Data records:
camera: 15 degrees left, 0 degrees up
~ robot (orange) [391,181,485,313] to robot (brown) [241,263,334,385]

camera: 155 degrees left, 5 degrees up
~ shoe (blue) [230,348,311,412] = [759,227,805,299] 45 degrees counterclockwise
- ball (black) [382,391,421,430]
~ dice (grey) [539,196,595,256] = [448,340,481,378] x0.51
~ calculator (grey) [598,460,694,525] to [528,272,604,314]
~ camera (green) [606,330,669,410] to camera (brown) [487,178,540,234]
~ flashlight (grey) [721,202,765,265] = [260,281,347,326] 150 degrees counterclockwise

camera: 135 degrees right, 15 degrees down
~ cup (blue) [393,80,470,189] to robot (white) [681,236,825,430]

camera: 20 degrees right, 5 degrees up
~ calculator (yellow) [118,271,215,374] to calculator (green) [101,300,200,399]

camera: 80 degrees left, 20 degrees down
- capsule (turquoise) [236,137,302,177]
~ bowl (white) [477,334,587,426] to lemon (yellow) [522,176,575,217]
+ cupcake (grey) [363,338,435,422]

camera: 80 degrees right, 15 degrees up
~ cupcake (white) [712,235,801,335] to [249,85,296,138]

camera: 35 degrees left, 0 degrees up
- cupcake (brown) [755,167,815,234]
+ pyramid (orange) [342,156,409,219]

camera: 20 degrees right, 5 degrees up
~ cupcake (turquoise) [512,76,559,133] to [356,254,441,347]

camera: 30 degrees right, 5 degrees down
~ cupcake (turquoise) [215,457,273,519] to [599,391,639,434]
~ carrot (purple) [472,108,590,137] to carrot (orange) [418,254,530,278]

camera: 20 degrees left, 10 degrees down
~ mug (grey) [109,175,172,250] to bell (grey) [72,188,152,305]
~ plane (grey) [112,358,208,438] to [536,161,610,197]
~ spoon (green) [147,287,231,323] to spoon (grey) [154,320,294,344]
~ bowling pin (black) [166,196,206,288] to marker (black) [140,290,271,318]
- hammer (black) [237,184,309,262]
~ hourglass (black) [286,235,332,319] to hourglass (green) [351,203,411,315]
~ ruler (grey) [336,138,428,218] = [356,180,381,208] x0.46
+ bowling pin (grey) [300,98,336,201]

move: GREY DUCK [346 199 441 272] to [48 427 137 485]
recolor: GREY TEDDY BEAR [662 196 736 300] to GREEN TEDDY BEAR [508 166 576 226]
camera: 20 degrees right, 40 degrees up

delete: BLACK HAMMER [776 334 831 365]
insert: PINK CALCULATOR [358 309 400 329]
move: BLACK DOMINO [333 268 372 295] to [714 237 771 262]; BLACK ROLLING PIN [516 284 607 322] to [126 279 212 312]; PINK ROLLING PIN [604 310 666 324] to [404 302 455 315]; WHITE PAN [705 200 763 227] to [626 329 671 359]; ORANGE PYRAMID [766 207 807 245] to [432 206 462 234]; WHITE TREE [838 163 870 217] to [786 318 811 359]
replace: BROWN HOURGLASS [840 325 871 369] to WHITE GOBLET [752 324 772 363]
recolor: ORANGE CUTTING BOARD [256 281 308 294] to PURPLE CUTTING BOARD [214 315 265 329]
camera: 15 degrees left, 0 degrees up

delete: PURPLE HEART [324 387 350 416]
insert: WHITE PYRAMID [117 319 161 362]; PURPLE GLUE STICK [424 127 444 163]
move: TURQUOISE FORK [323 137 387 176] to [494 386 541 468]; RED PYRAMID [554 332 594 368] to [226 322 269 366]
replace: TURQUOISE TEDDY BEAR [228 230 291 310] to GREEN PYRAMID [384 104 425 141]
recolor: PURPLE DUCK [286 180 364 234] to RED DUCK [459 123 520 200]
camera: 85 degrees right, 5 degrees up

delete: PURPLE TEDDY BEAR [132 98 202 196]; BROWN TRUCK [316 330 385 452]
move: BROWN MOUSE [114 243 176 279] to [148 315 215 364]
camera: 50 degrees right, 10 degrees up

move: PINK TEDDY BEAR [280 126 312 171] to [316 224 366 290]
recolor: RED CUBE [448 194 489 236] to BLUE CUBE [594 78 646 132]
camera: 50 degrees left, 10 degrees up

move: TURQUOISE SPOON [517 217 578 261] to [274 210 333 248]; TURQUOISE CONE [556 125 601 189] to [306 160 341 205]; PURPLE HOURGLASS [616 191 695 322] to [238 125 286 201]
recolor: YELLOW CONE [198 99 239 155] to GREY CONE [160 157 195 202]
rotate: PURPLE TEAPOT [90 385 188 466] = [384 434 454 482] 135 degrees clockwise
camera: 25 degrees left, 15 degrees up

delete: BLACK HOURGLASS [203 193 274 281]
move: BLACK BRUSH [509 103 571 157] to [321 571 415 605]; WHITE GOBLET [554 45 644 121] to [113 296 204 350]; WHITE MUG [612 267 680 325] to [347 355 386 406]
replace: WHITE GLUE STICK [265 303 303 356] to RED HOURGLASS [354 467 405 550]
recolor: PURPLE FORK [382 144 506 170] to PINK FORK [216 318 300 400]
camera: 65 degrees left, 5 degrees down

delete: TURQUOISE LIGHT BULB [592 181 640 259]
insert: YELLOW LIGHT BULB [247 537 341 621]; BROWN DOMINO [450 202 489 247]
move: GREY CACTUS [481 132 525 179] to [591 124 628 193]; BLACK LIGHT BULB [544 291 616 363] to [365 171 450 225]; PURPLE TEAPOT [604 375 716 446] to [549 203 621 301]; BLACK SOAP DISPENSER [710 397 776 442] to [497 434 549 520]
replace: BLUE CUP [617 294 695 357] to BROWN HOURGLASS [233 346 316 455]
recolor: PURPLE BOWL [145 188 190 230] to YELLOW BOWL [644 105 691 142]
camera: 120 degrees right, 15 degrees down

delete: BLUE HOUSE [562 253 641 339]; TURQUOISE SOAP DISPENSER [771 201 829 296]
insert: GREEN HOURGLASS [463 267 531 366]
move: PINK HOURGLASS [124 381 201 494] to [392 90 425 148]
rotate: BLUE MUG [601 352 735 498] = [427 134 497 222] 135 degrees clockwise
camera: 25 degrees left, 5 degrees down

Your task: From the records above, reproduce exactly the lines from the one with "[112,358,208,438] to [536,161,610,197]" to the one with "insert: WHITE PYRAMID", both included, and no others.

Written solution:
~ plane (grey) [112,358,208,438] to [536,161,610,197]
~ spoon (green) [147,287,231,323] to spoon (grey) [154,320,294,344]
~ bowling pin (black) [166,196,206,288] to marker (black) [140,290,271,318]
- hammer (black) [237,184,309,262]
~ hourglass (black) [286,235,332,319] to hourglass (green) [351,203,411,315]
~ ruler (grey) [336,138,428,218] = [356,180,381,208] x0.46
+ bowling pin (grey) [300,98,336,201]

move: GREY DUCK [346 199 441 272] to [48 427 137 485]
recolor: GREY TEDDY BEAR [662 196 736 300] to GREEN TEDDY BEAR [508 166 576 226]
camera: 20 degrees right, 40 degrees up

delete: BLACK HAMMER [776 334 831 365]
insert: PINK CALCULATOR [358 309 400 329]
move: BLACK DOMINO [333 268 372 295] to [714 237 771 262]; BLACK ROLLING PIN [516 284 607 322] to [126 279 212 312]; PINK ROLLING PIN [604 310 666 324] to [404 302 455 315]; WHITE PAN [705 200 763 227] to [626 329 671 359]; ORANGE PYRAMID [766 207 807 245] to [432 206 462 234]; WHITE TREE [838 163 870 217] to [786 318 811 359]
replace: BROWN HOURGLASS [840 325 871 369] to WHITE GOBLET [752 324 772 363]
recolor: ORANGE CUTTING BOARD [256 281 308 294] to PURPLE CUTTING BOARD [214 315 265 329]
camera: 15 degrees left, 0 degrees up

delete: PURPLE HEART [324 387 350 416]
insert: WHITE PYRAMID [117 319 161 362]; PURPLE GLUE STICK [424 127 444 163]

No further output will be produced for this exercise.